> [Data records]:
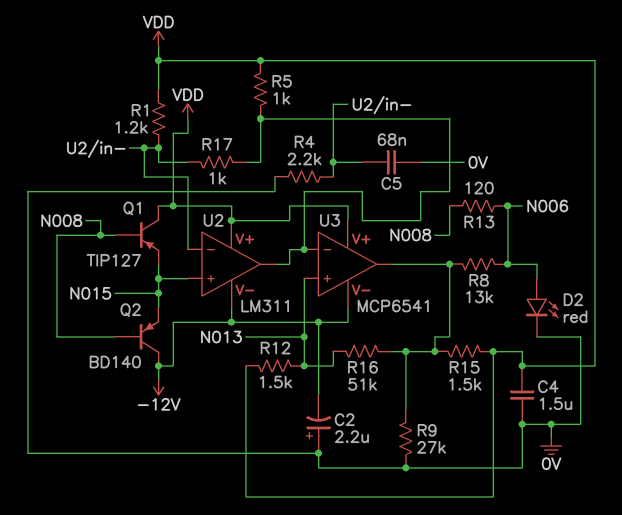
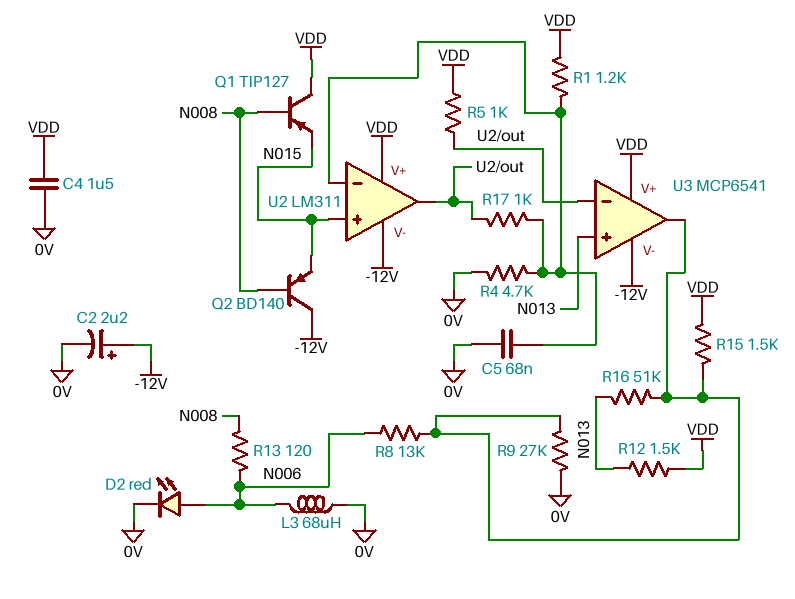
C2: 2.2uF (plus 0V, minus -12V) -> 2.2uF (plus -12V, minus 0V)
L3: none -> 68uH (0V, N006)
R4: 2.2k (0V, U2/in-) -> 4.7k (0V, U2/in-)

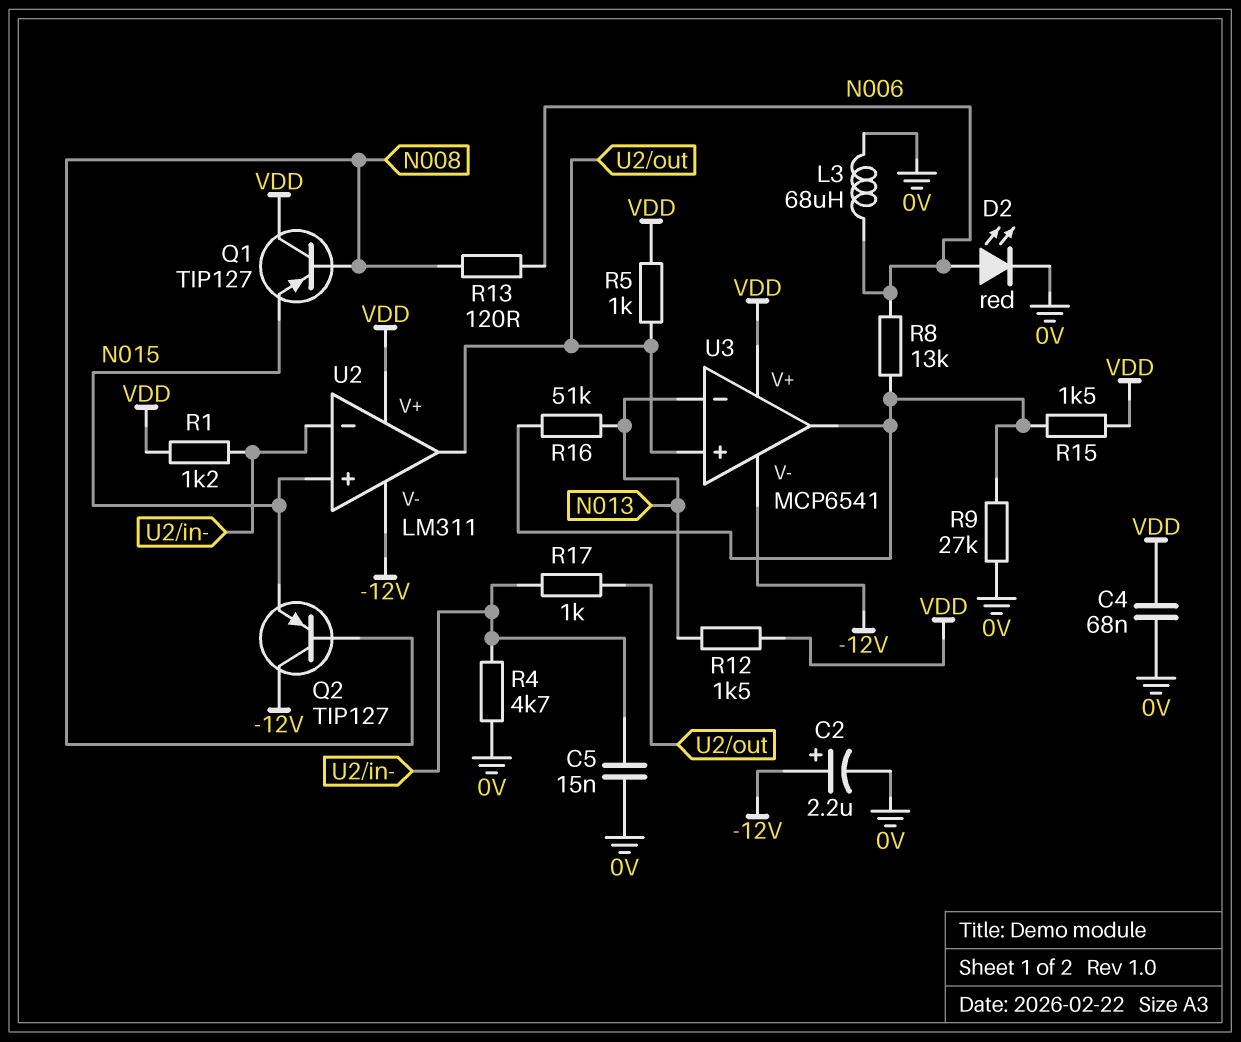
C4: 1.5uF (0V, VDD) -> 68nF (0V, VDD)
C5: 68nF (0V, U2/in-) -> 15nF (0V, U2/in-)
Q2: PNP BD140 (B N008, C -12V, E N015) -> PNP TIP127 (B N008, C -12V, E N015)
U3 pin in+: N013 -> U2/out
U3 pin in-: U2/out -> N013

> [Exercise]:
Omit the pictures and reproduce the listing exactly.

> [Task output]:
C2: 2.2uF (plus 0V, minus -12V) -> 2.2uF (plus -12V, minus 0V)
L3: none -> 68uH (0V, N006)
R4: 2.2k (0V, U2/in-) -> 4.7k (0V, U2/in-)

C4: 1.5uF (0V, VDD) -> 68nF (0V, VDD)
C5: 68nF (0V, U2/in-) -> 15nF (0V, U2/in-)
Q2: PNP BD140 (B N008, C -12V, E N015) -> PNP TIP127 (B N008, C -12V, E N015)
U3 pin in+: N013 -> U2/out
U3 pin in-: U2/out -> N013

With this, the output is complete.